__Brief__.
All lines that hold the string "donut" should be copied. Find them in the listing below.

__Extracted material__.
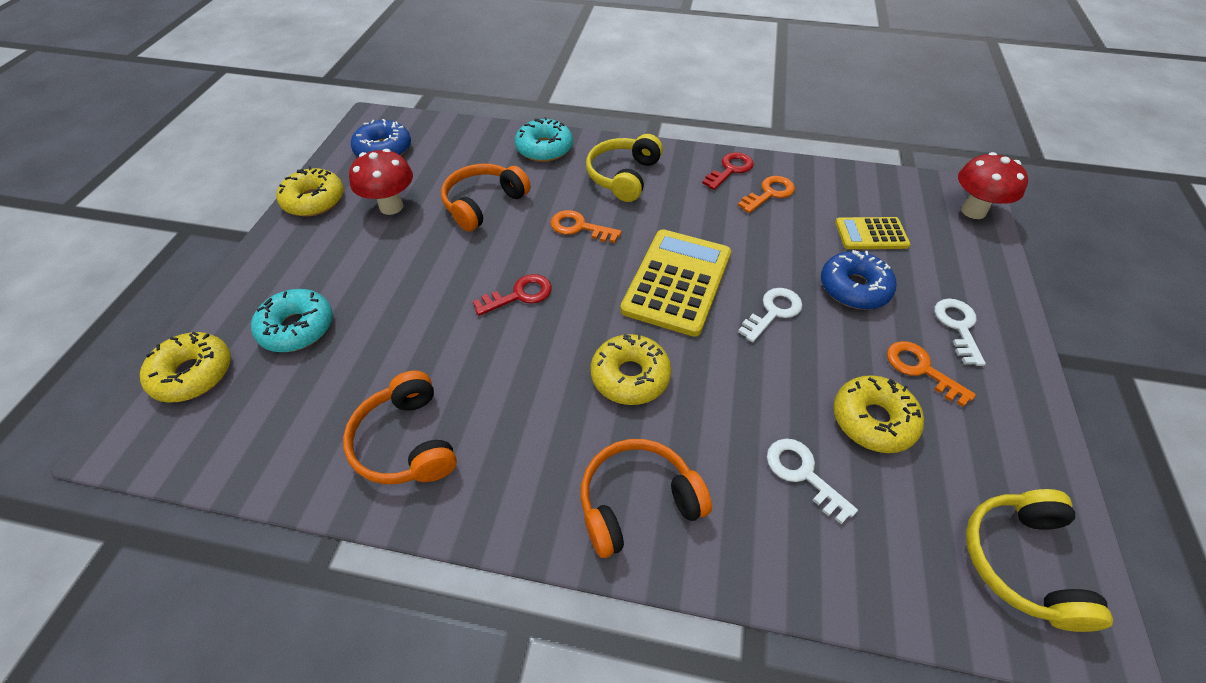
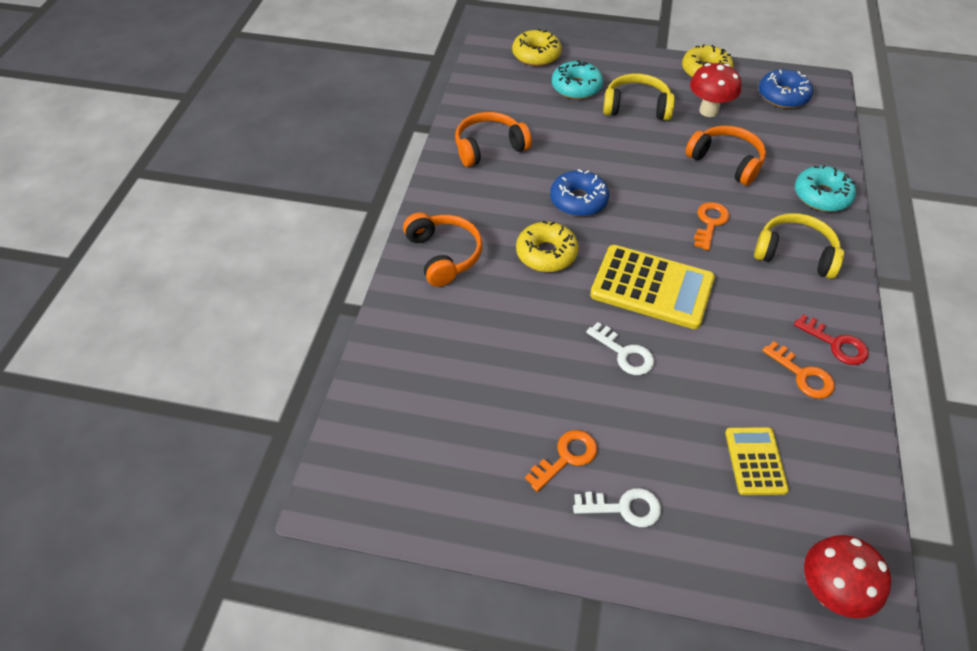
camera: 90 degrees right, 0 degrees up
(520, 295) = (622, 190): red key -> none
(802, 473) = (462, 348): white key -> none
(854, 288) = (666, 425): blue donut -> blue donut (578, 200)
(873, 420) = (510, 405): yellow donut -> none
(1021, 562) = (385, 474): yellow headphones -> yellow headphones (636, 107)

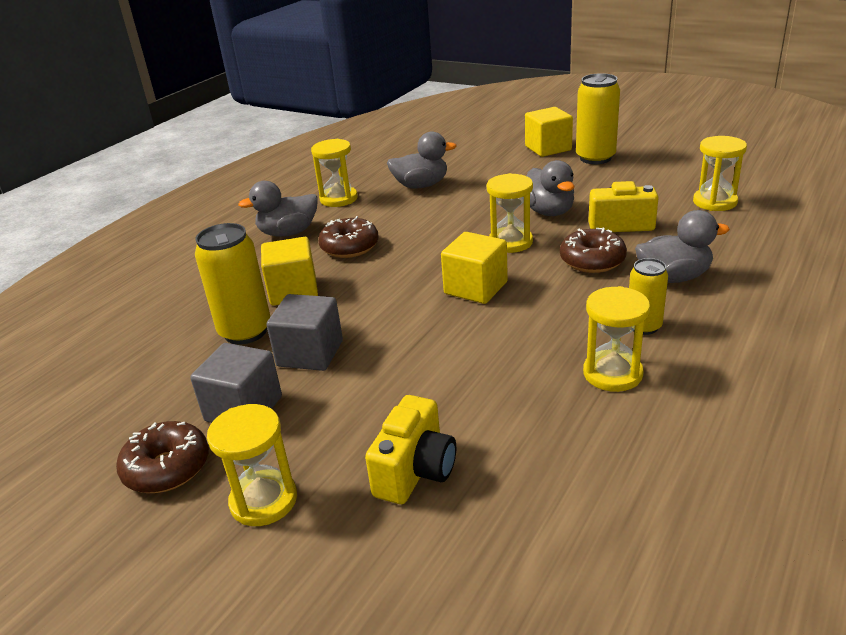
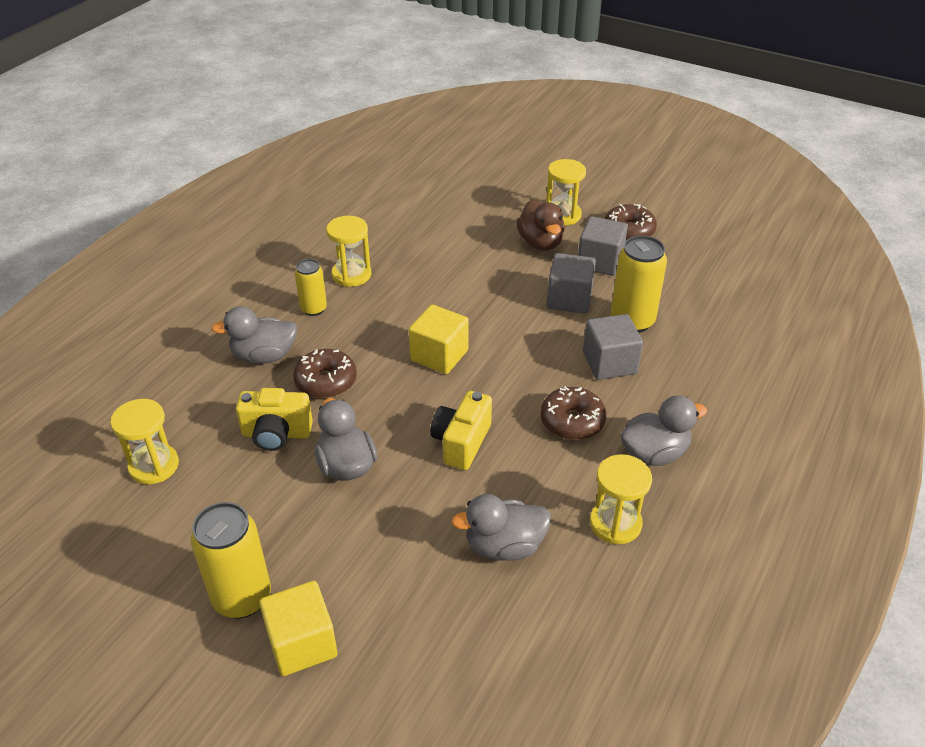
camera: 175 degrees right, 10 degrees up
(293, 291) = (609, 363): yellow cube -> grey cube
(322, 439) = (540, 243): none -> brown duck
(415, 471) = (481, 225): yellow camera -> yellow camera (461, 443)
(510, 242) = (399, 415): yellow hourglass -> none

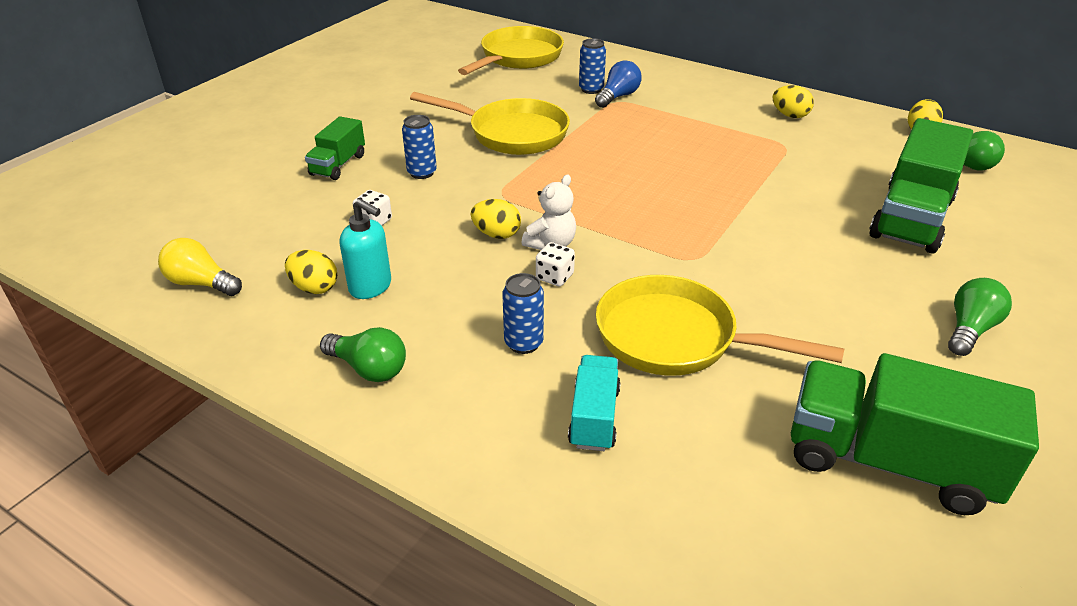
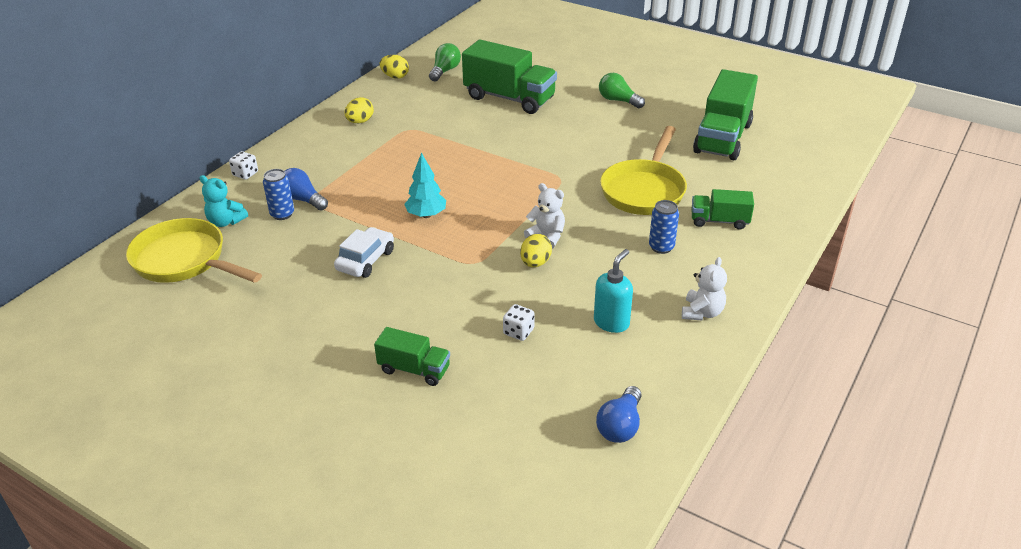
camera: 90 degrees left, 0 degrees up
(201, 283) = (620, 426): yellow light bulb -> blue light bulb
(314, 288) = (617, 354): yellow egg -> none
(368, 368) = (702, 312): green light bulb -> white teddy bear
(422, 173) = (435, 311): blue can -> none
(511, 133) = (365, 260): yellow pan -> white car
(554, 277) = (587, 235): white dice -> white dice (245, 174)
(577, 67) = (226, 222): none -> turquoise teddy bear
(594, 163) = (426, 215): none -> turquoise tree
(594, 417) = (719, 221): turquoise truck -> green truck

__Reply__.
(854, 288) = (666, 425): blue donut -> blue donut (578, 200)
(873, 420) = (510, 405): yellow donut -> none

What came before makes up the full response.